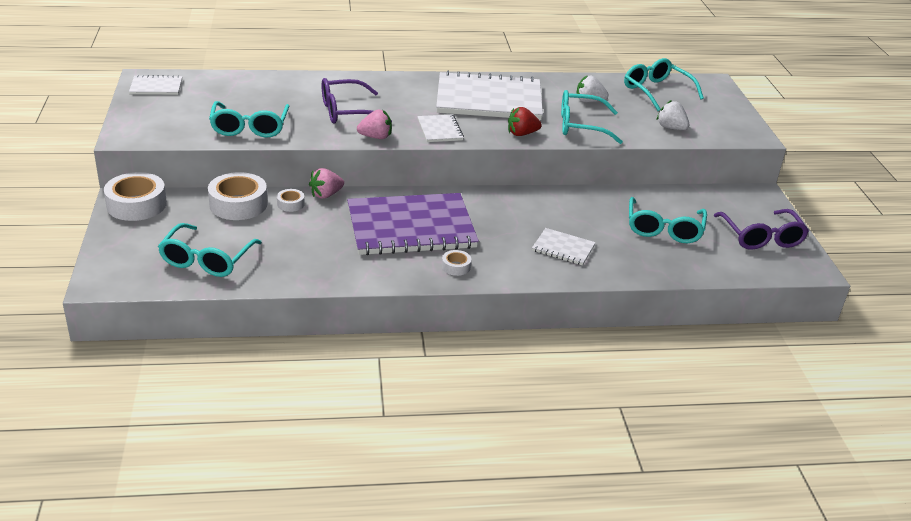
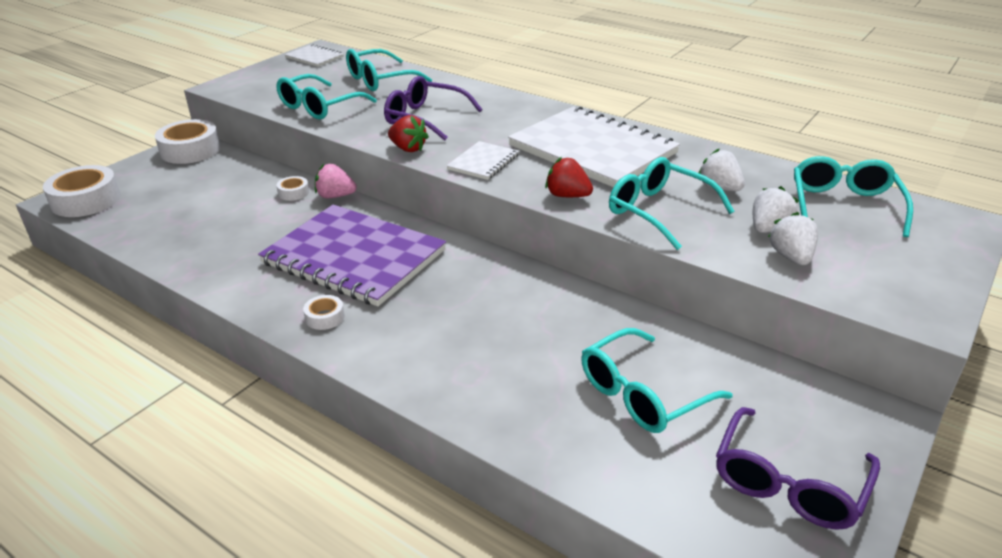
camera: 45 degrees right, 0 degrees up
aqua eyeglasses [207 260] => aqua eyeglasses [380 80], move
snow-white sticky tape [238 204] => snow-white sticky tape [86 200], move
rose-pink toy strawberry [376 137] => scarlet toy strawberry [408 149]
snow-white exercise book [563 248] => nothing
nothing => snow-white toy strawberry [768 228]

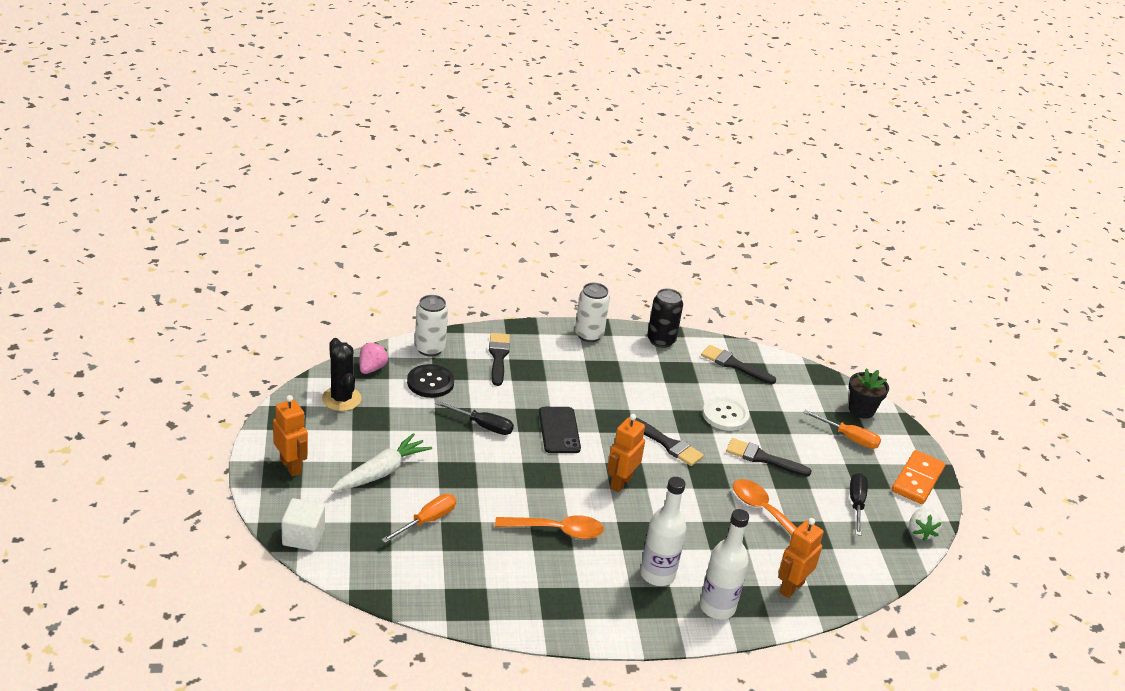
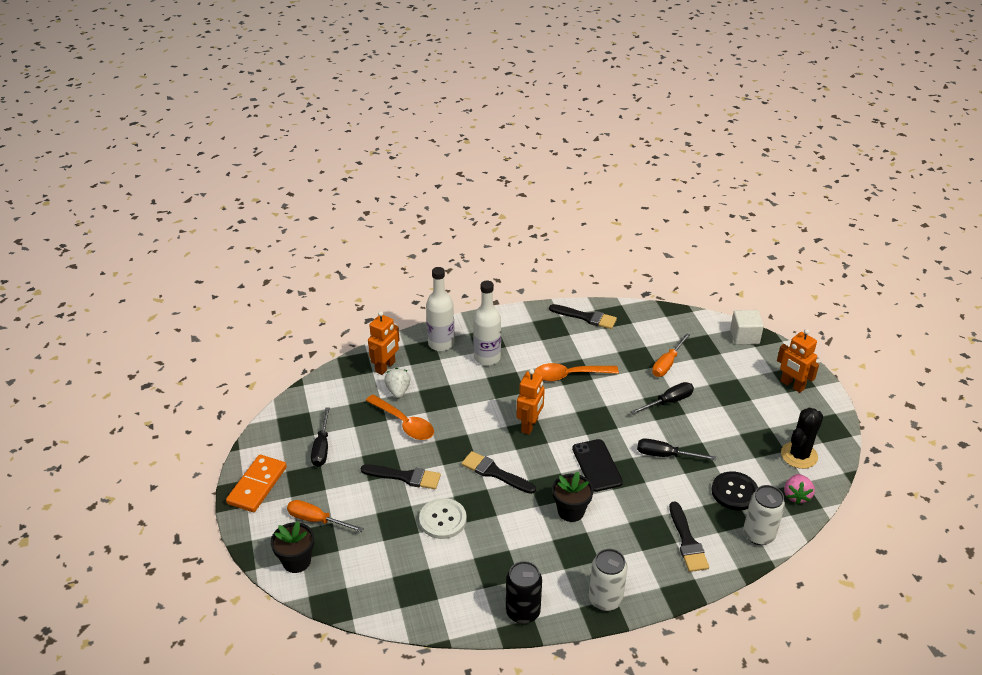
camera: 175 degrees right, 5 degrees up
jet-black saguaro cactus [341 399] => jet-black saguaro cactus [799 455], 75 degrees clockwise
snow-white carrot [381 472] => nothing
jet-black paintbrush [734 365] => jet-black paintbrush [586 317], move
snow-white toy strawberry [920 532] => snow-white toy strawberry [398 391], move
nothing => jet-black potted plant [571 511]
nothing => jet-black flat screwdriver [668 402]

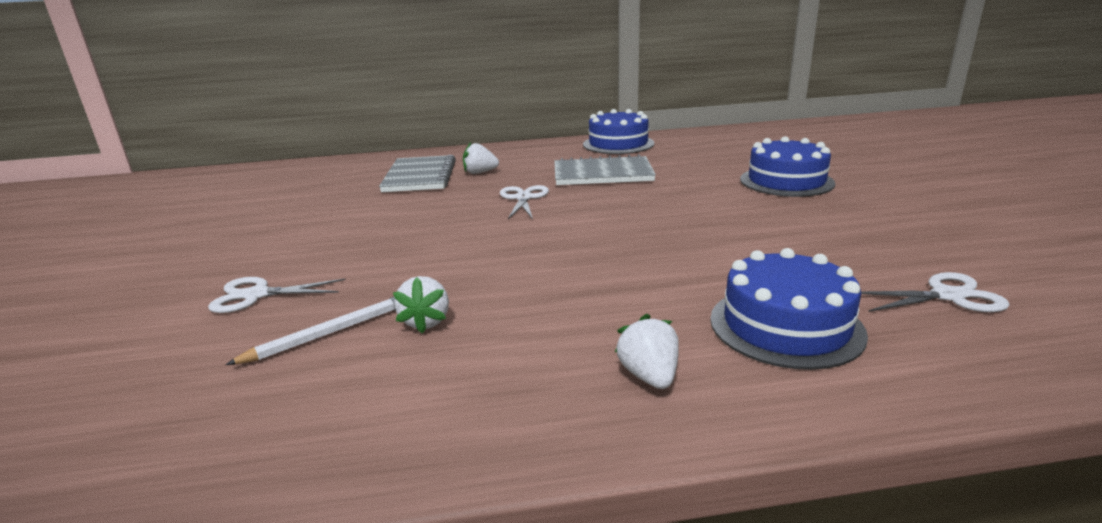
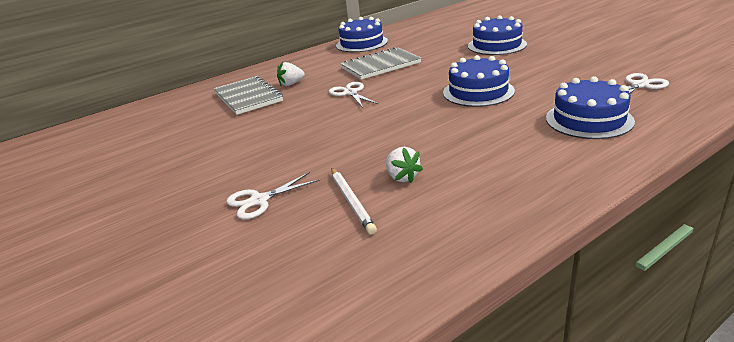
camera: 25 degrees left, 5 degrees up
snow-white lead pencil [331 332] => snow-white lead pencil [352 202], 135 degrees clockwise
snow-white toy strawberry [649 376] => nothing
nothing => royal blue gateau [478 92]

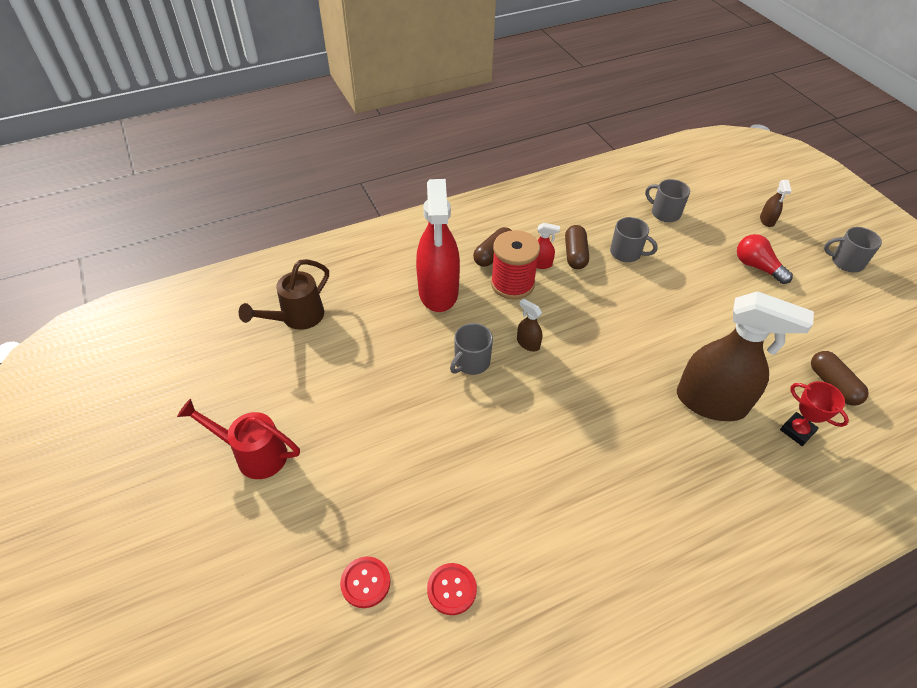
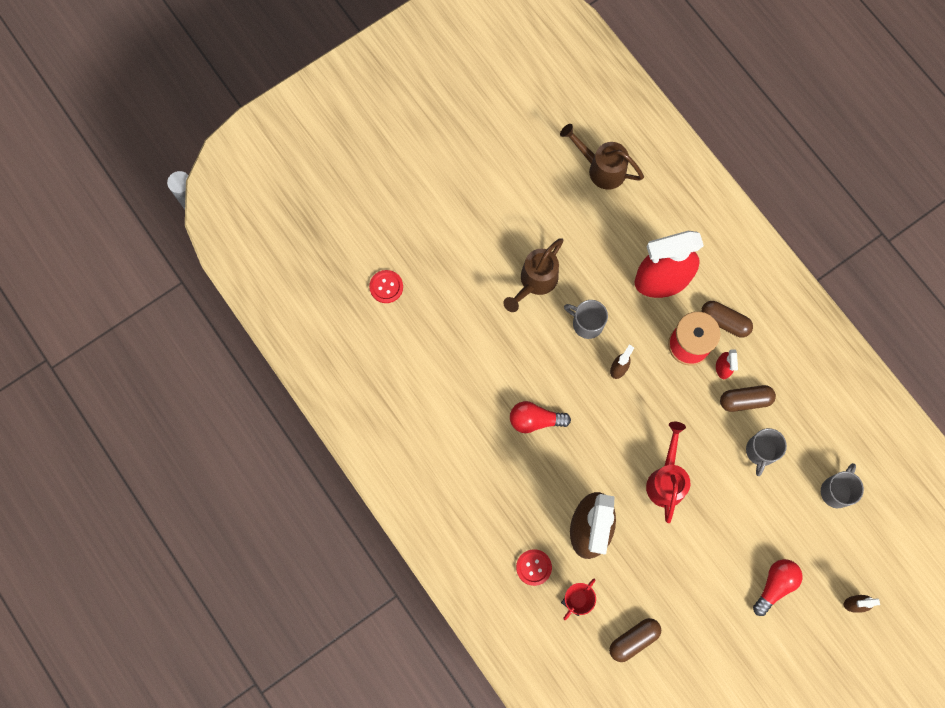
camera: 80 degrees right, 25 degrees up
scarlet sprinkling can [253 454] => scarlet sprinkling can [666 479], move
scarlet shirt button [451 589] => scarlet shirt button [533 567], move
gray coffee mug [846 262] => nothing
nothing => brown sprinkling can [534 282]
nothing => scarlet lightbulb [535 420]

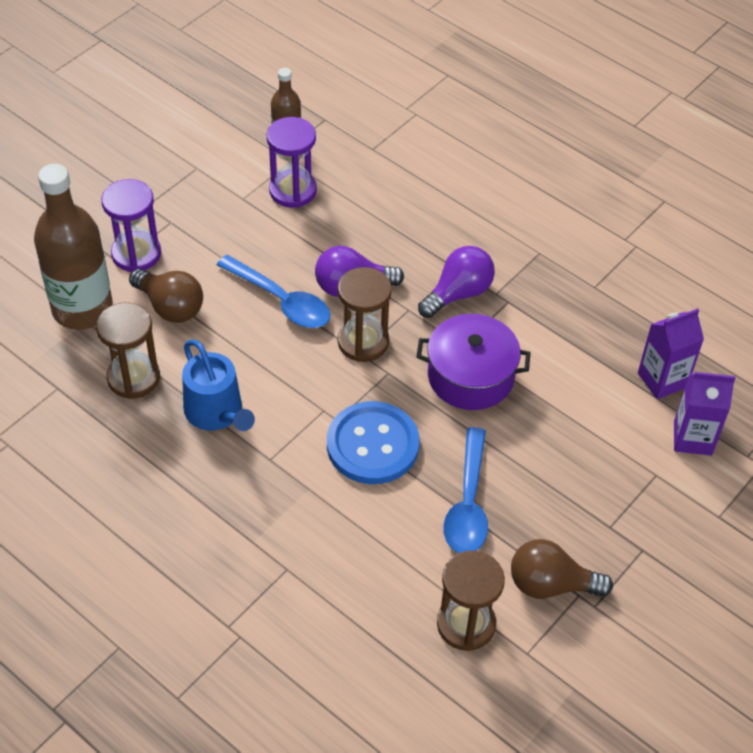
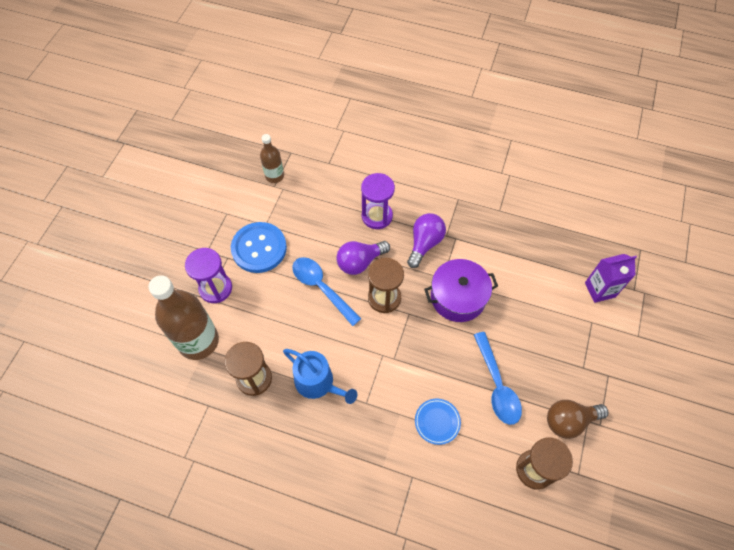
camera: 20 degrees left, 10 degrees up
brown lightbulb [170 307] => nothing
royal blue teaspoon [281 300] => royal blue teaspoon [321 288], 150 degrees counterclockwise
purple sand timer [293 191] => purple sand timer [377 216], move
royal blue shirt button [372 445] => royal blue shirt button [259 248], move
purple juice carton [662 380] => nothing
nothing => royal blue dinner plate [437 422]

◆ ◆ ◆ ◆

- TASK PROMPT -
Your answer must contain the full data, repeated exactly, without pictures.

- ANSWER SECTION -
camera: 45 degrees right, 0 degrees up
aqua eyeglasses [207 260] => aqua eyeglasses [380 80], move
snow-white sticky tape [238 204] => snow-white sticky tape [86 200], move
rose-pink toy strawberry [376 137] => scarlet toy strawberry [408 149]
snow-white exercise book [563 248] => nothing
nothing => snow-white toy strawberry [768 228]

camera: 175 degrees right, 5 degrees up
jet-black saguaro cactus [341 399] => jet-black saguaro cactus [799 455], 75 degrees clockwise
snow-white carrot [381 472] => nothing
jet-black paintbrush [734 365] => jet-black paintbrush [586 317], move
snow-white toy strawberry [920 532] => snow-white toy strawberry [398 391], move
nothing => jet-black potted plant [571 511]
nothing => jet-black flat screwdriver [668 402]

camera: 25 degrees left, 5 degrees up
snow-white lead pencil [331 332] => snow-white lead pencil [352 202], 135 degrees clockwise
snow-white toy strawberry [649 376] => nothing
nothing => royal blue gateau [478 92]

camera: 80 degrees right, 25 degrees up
scarlet sprinkling can [253 454] => scarlet sprinkling can [666 479], move
scarlet shirt button [451 589] => scarlet shirt button [533 567], move
gray coffee mug [846 262] => nothing
nothing => brown sprinkling can [534 282]
nothing => scarlet lightbulb [535 420]

camera: 20 degrees left, 10 degrees up
brown lightbulb [170 307] => nothing
royal blue teaspoon [281 300] => royal blue teaspoon [321 288], 150 degrees counterclockwise
purple sand timer [293 191] => purple sand timer [377 216], move
royal blue shirt button [372 445] => royal blue shirt button [259 248], move
purple juice carton [662 380] => nothing
nothing => royal blue dinner plate [437 422]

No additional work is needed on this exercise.